··· RECORDS FOR THIS TASK

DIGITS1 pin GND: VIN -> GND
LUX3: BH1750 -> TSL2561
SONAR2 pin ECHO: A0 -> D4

······
··· RECORDS FOR THIS TASK

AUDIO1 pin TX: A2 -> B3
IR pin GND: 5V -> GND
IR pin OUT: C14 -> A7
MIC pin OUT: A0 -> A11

······

* [INSTRUCTIONS FOR THE TASK]: Your task is to restate, word for word, only those lines above that fall between the line holding "DIGITS1 pin GND: VIN -> GND" and the line holding "SONAR2 pin ECHO: A0 -> D4", inclusive.

* [EXERCISE OUTPUT]:
DIGITS1 pin GND: VIN -> GND
LUX3: BH1750 -> TSL2561
SONAR2 pin ECHO: A0 -> D4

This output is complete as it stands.